> Exercise directions
Pictures stay out of the copy. Retype exactly the lines below from the one with "C5: 68uF (plus GND, minus +9V) -> none" through the one with "U3 pin IN: +15V -> GND".

> Exercise materials

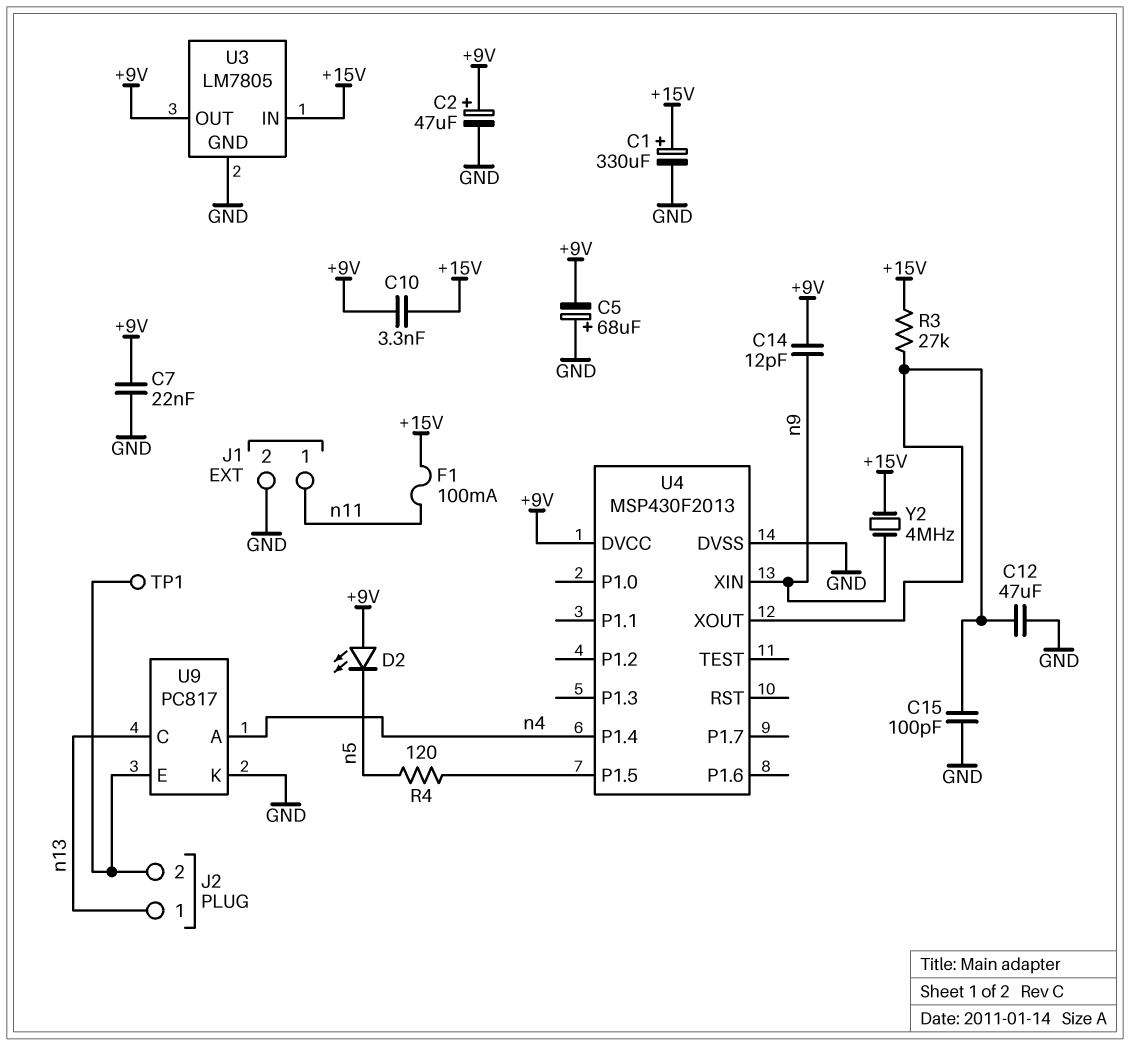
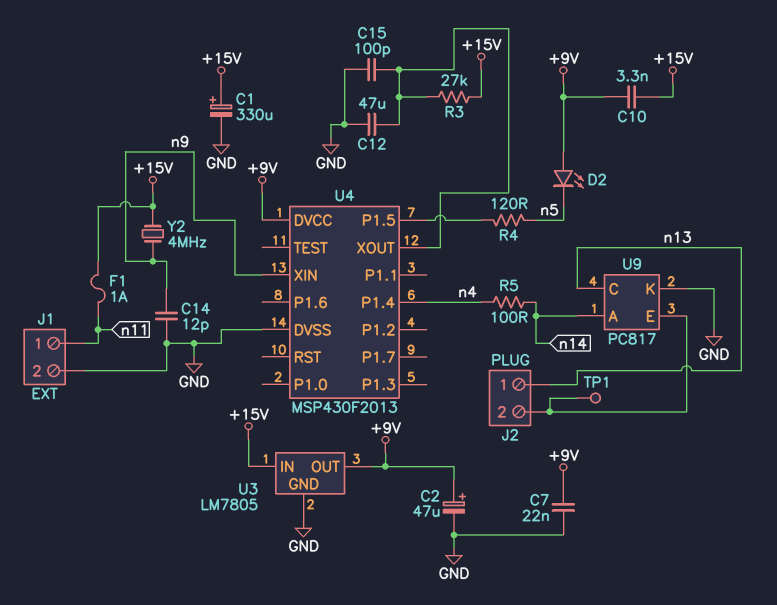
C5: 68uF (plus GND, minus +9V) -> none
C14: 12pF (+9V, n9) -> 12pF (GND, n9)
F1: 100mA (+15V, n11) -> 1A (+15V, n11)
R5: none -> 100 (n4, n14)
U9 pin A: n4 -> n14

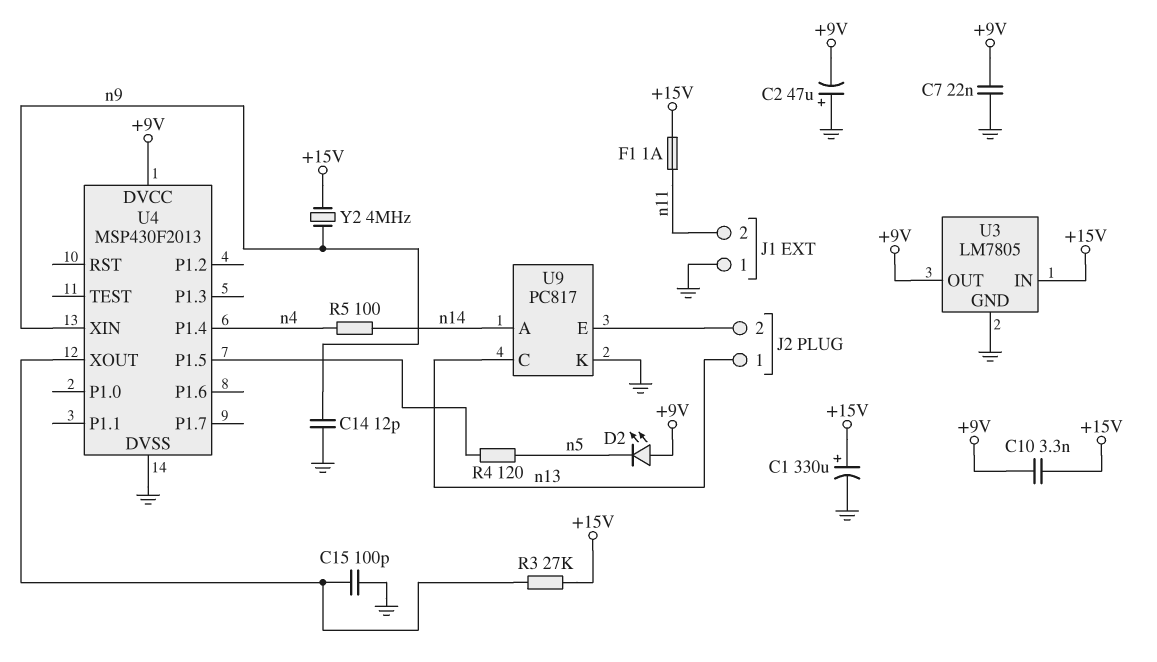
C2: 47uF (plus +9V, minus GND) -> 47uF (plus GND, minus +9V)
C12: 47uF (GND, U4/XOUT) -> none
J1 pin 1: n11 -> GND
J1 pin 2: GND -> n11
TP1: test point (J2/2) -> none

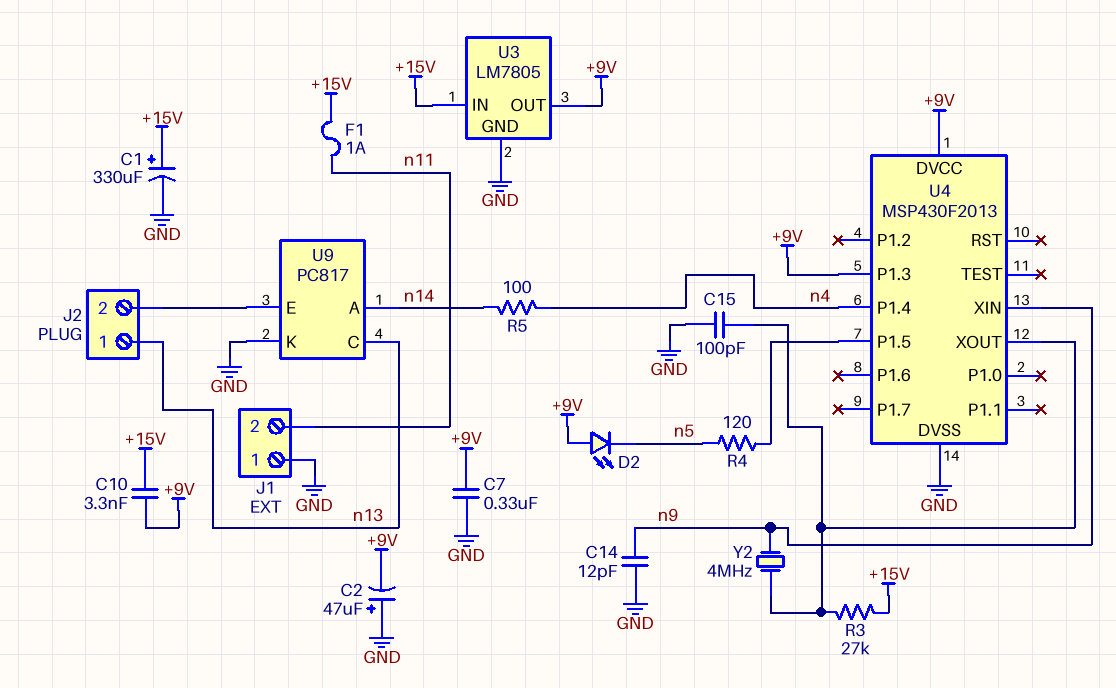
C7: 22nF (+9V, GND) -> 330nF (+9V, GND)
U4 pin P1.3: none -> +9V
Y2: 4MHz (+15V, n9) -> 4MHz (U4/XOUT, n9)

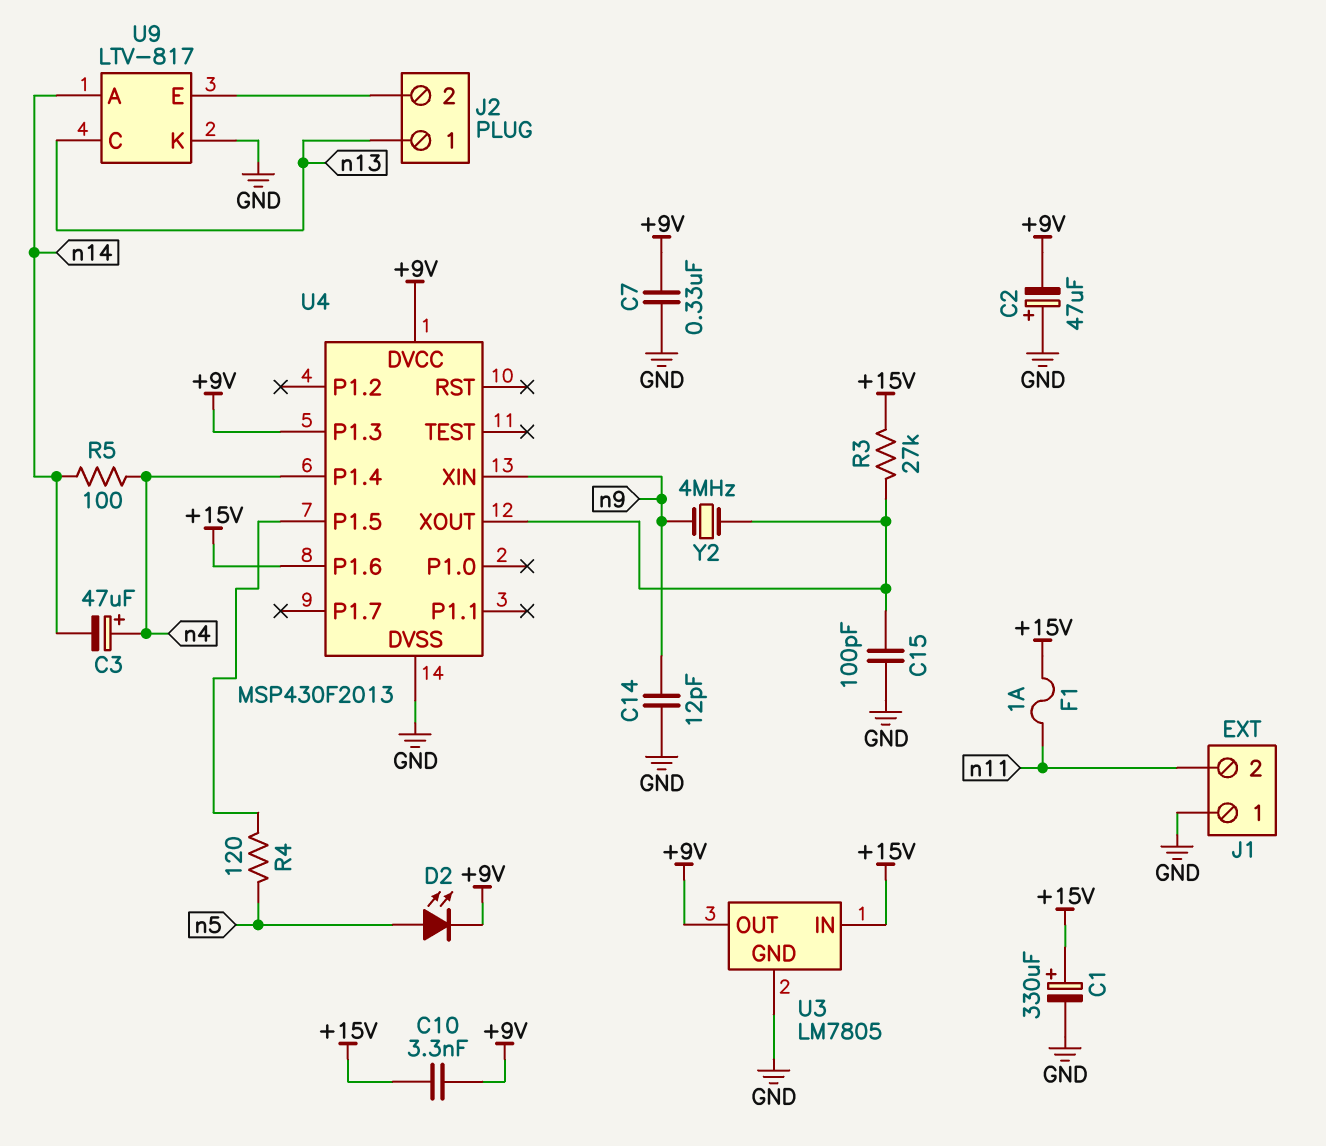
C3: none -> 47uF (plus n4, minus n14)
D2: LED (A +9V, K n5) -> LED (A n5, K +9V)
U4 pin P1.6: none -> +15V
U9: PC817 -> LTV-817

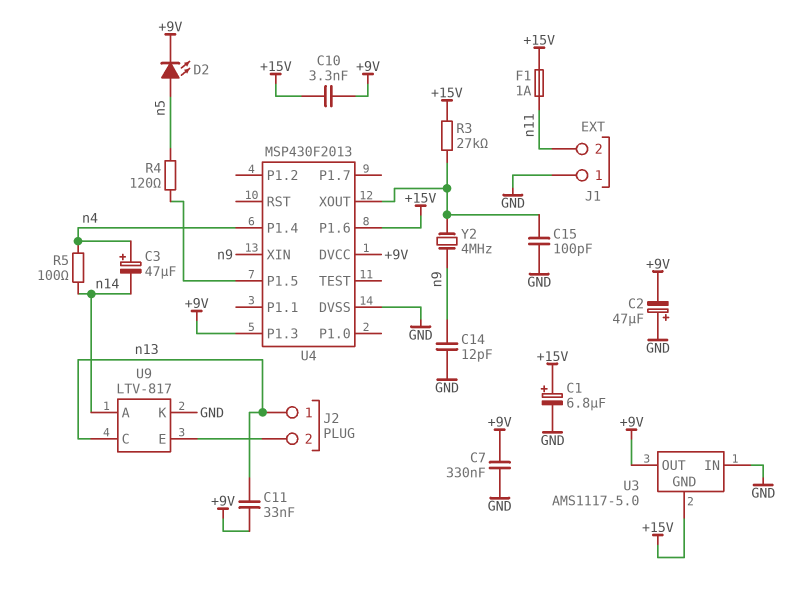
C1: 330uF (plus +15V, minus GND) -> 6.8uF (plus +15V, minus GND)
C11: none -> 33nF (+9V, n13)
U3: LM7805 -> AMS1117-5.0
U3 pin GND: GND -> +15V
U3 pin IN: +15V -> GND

--

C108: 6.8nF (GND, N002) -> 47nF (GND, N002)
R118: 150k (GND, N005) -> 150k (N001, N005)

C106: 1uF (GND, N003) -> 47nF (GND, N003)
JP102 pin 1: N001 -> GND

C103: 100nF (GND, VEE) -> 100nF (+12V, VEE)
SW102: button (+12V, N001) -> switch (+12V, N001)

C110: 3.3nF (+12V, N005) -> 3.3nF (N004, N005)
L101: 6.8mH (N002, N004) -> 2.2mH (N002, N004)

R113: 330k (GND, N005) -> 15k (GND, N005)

> Response to this exercise
C5: 68uF (plus GND, minus +9V) -> none
C14: 12pF (+9V, n9) -> 12pF (GND, n9)
F1: 100mA (+15V, n11) -> 1A (+15V, n11)
R5: none -> 100 (n4, n14)
U9 pin A: n4 -> n14

C2: 47uF (plus +9V, minus GND) -> 47uF (plus GND, minus +9V)
C12: 47uF (GND, U4/XOUT) -> none
J1 pin 1: n11 -> GND
J1 pin 2: GND -> n11
TP1: test point (J2/2) -> none

C7: 22nF (+9V, GND) -> 330nF (+9V, GND)
U4 pin P1.3: none -> +9V
Y2: 4MHz (+15V, n9) -> 4MHz (U4/XOUT, n9)

C3: none -> 47uF (plus n4, minus n14)
D2: LED (A +9V, K n5) -> LED (A n5, K +9V)
U4 pin P1.6: none -> +15V
U9: PC817 -> LTV-817

C1: 330uF (plus +15V, minus GND) -> 6.8uF (plus +15V, minus GND)
C11: none -> 33nF (+9V, n13)
U3: LM7805 -> AMS1117-5.0
U3 pin GND: GND -> +15V
U3 pin IN: +15V -> GND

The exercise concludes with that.